BEGIN EXTRACTED MATERIAL

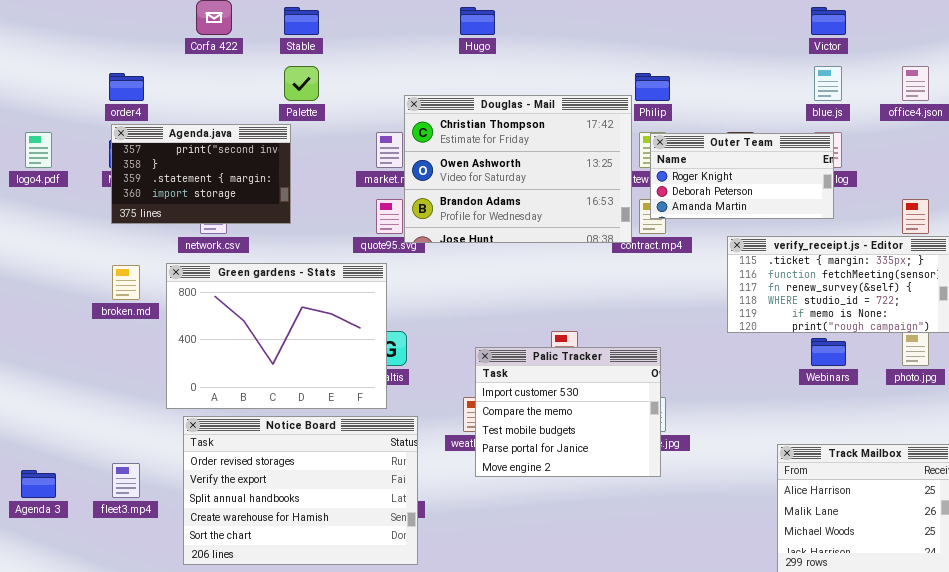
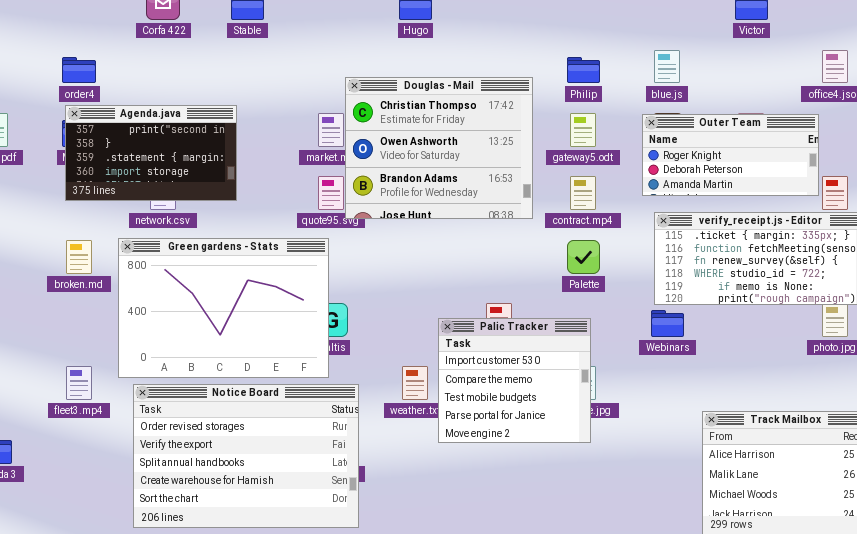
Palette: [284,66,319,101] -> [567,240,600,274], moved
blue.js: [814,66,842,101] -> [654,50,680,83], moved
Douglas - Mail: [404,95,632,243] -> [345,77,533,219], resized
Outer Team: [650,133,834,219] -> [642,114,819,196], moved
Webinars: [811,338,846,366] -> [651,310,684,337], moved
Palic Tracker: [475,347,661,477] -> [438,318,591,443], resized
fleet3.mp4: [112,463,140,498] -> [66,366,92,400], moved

END EXTRACTED MATERIAL

#### EXERCISE:
Pictures aside, reproduce all of the material above without alteration.

#### ANSWER SPACE:
Palette: [284,66,319,101] -> [567,240,600,274], moved
blue.js: [814,66,842,101] -> [654,50,680,83], moved
Douglas - Mail: [404,95,632,243] -> [345,77,533,219], resized
Outer Team: [650,133,834,219] -> [642,114,819,196], moved
Webinars: [811,338,846,366] -> [651,310,684,337], moved
Palic Tracker: [475,347,661,477] -> [438,318,591,443], resized
fleet3.mp4: [112,463,140,498] -> [66,366,92,400], moved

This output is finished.